** Opening Material for the task block **

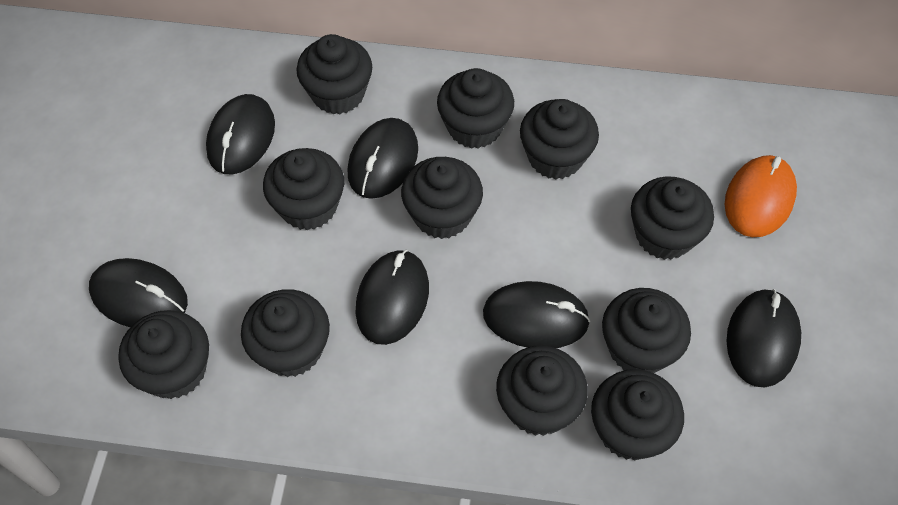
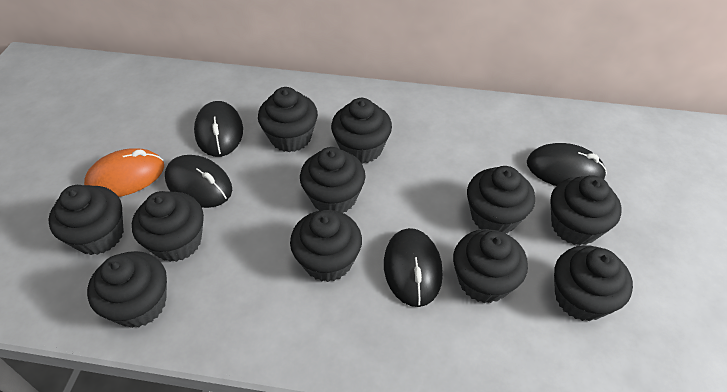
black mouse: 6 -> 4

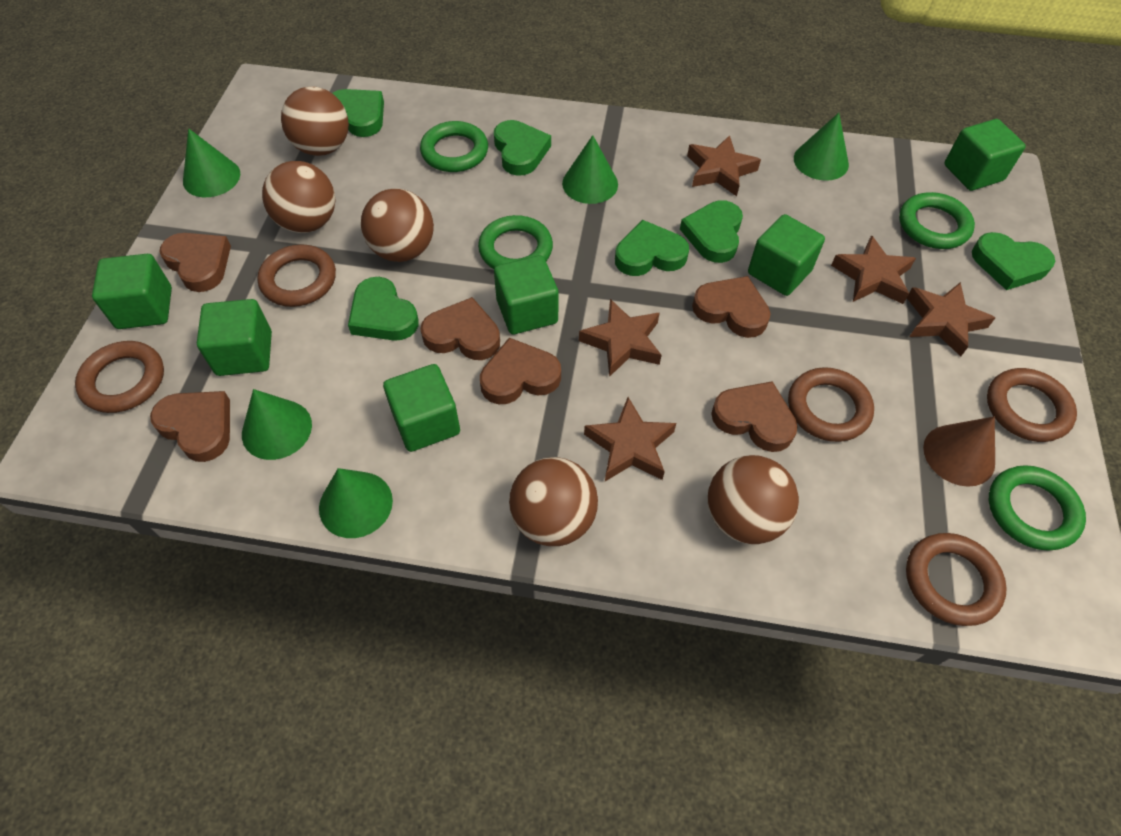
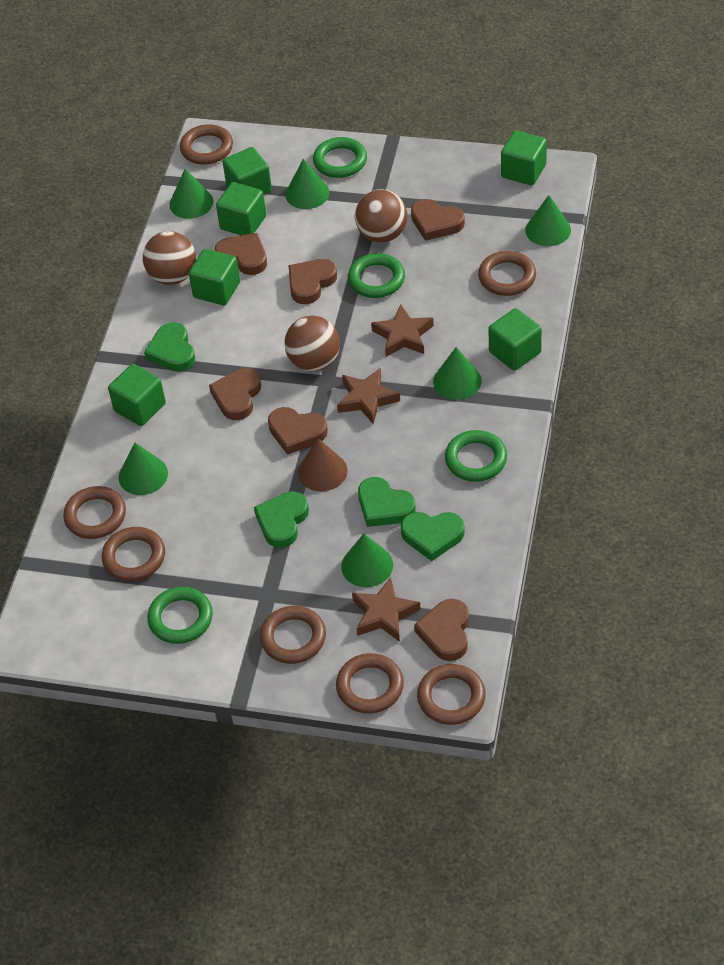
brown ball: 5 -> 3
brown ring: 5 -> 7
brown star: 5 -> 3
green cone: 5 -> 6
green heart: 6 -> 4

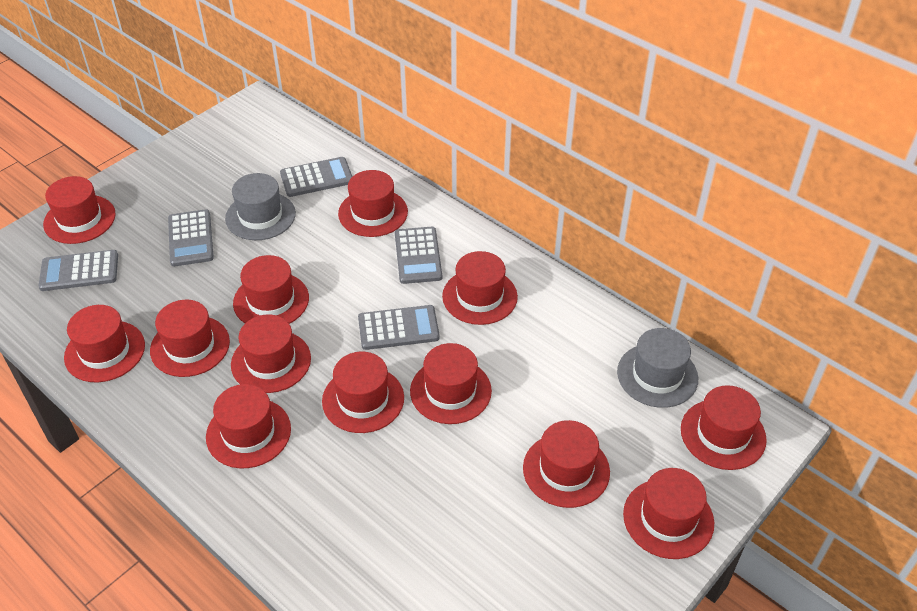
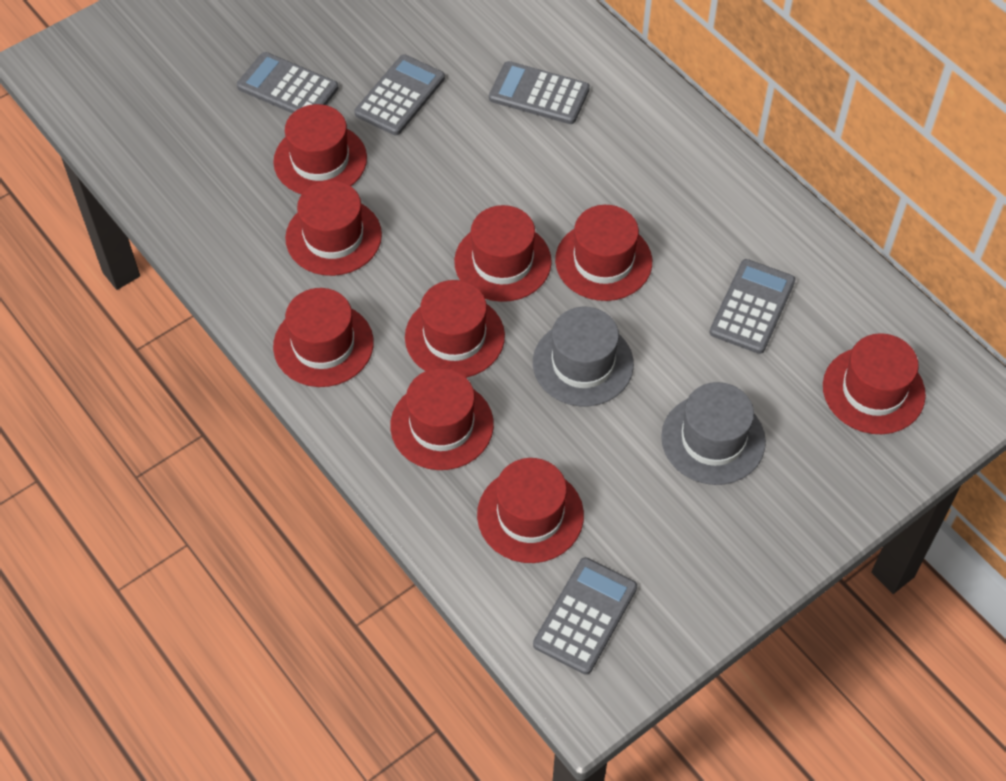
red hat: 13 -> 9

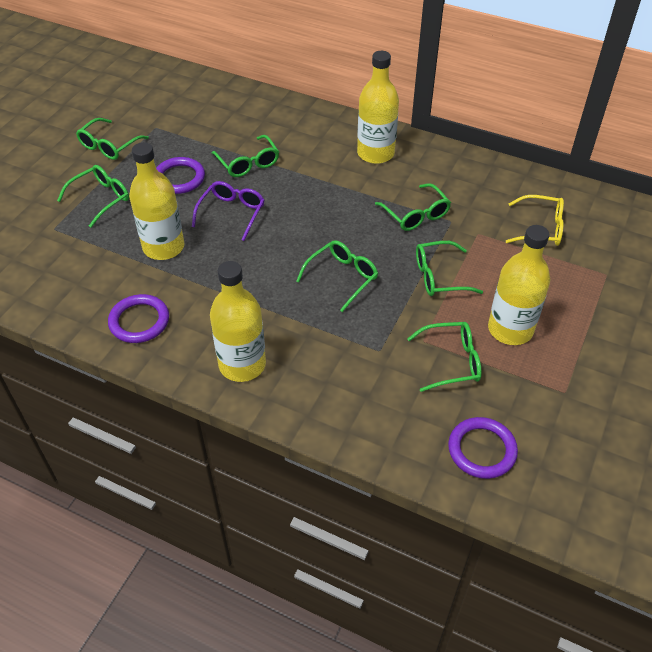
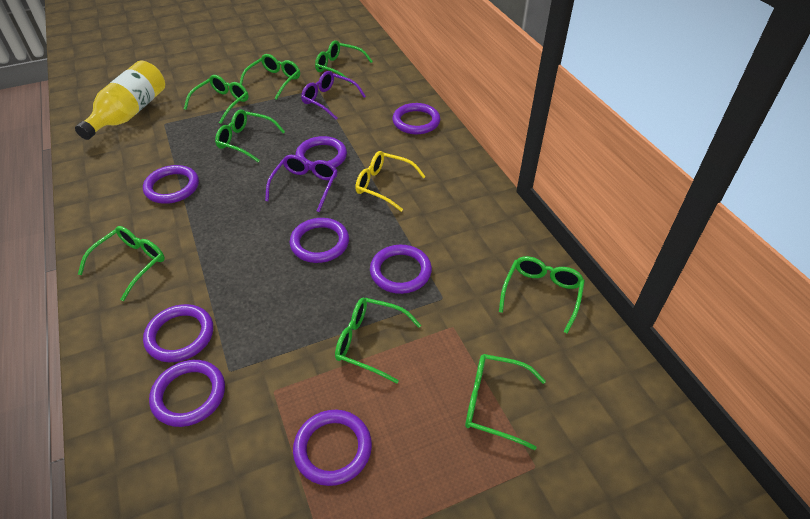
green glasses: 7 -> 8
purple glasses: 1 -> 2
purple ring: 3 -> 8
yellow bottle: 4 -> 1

** Closing Material for the task block **

Exercise instructions =
Starting at the line that contains "brown ring: 5 -> 7", retype each line through the end of the data exactly, and leave out every picture.

Result of this task =
brown ring: 5 -> 7
brown star: 5 -> 3
green cone: 5 -> 6
green heart: 6 -> 4

red hat: 13 -> 9

green glasses: 7 -> 8
purple glasses: 1 -> 2
purple ring: 3 -> 8
yellow bottle: 4 -> 1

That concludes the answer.